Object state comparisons
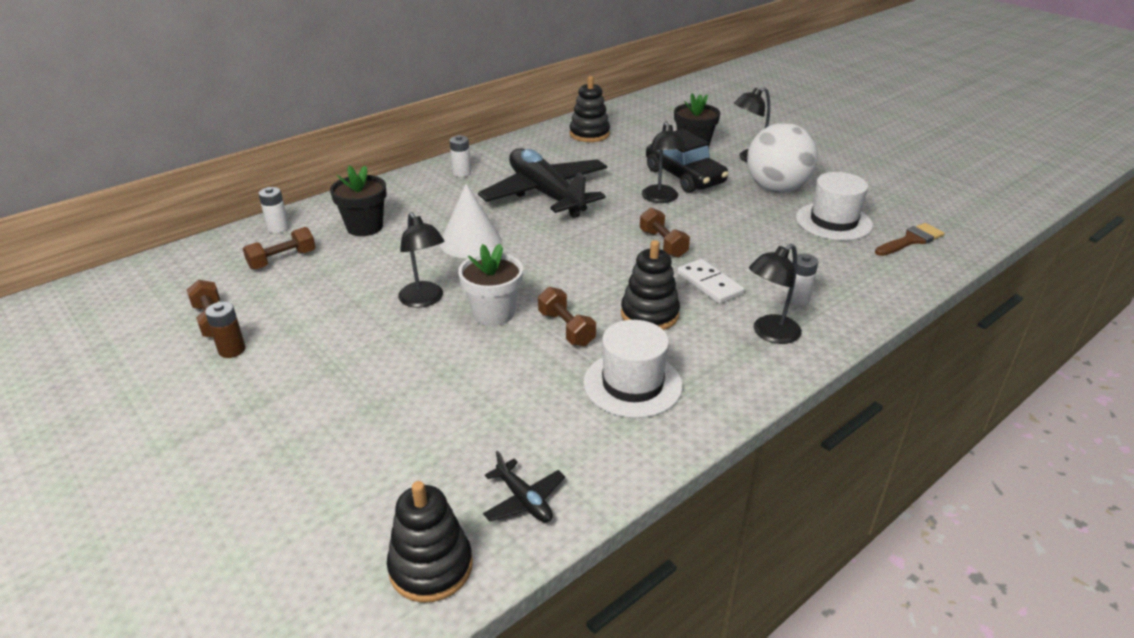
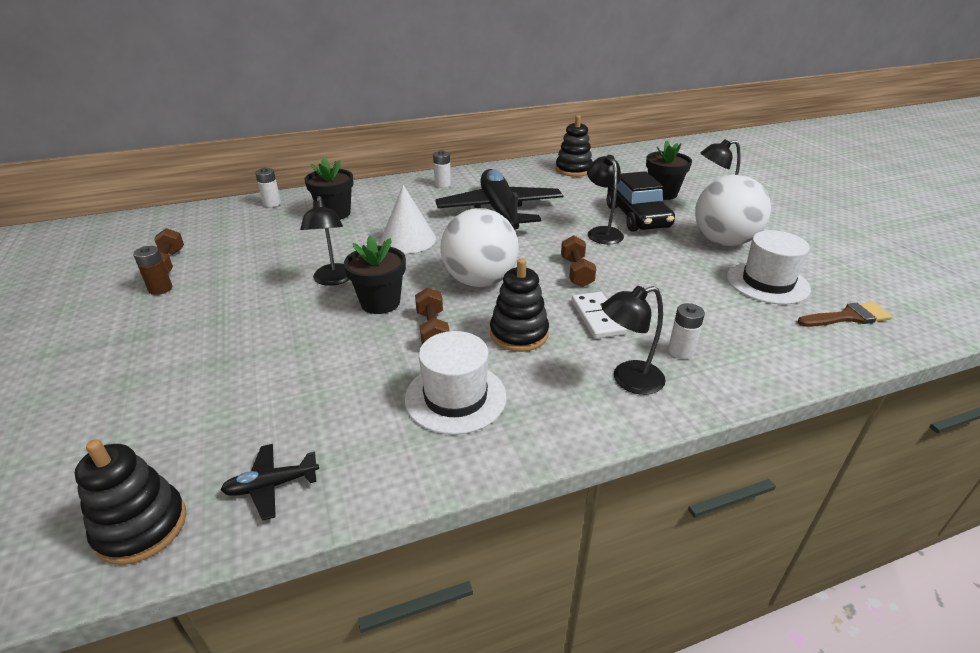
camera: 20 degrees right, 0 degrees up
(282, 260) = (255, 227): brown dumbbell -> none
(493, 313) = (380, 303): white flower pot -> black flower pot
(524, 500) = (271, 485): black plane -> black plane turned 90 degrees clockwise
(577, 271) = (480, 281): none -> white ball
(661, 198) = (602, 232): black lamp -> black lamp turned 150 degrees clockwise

### Work task
Looking over the records, find each line with the word "clockwise" and copy it.

### Response
(524, 500) = (271, 485): black plane -> black plane turned 90 degrees clockwise
(661, 198) = (602, 232): black lamp -> black lamp turned 150 degrees clockwise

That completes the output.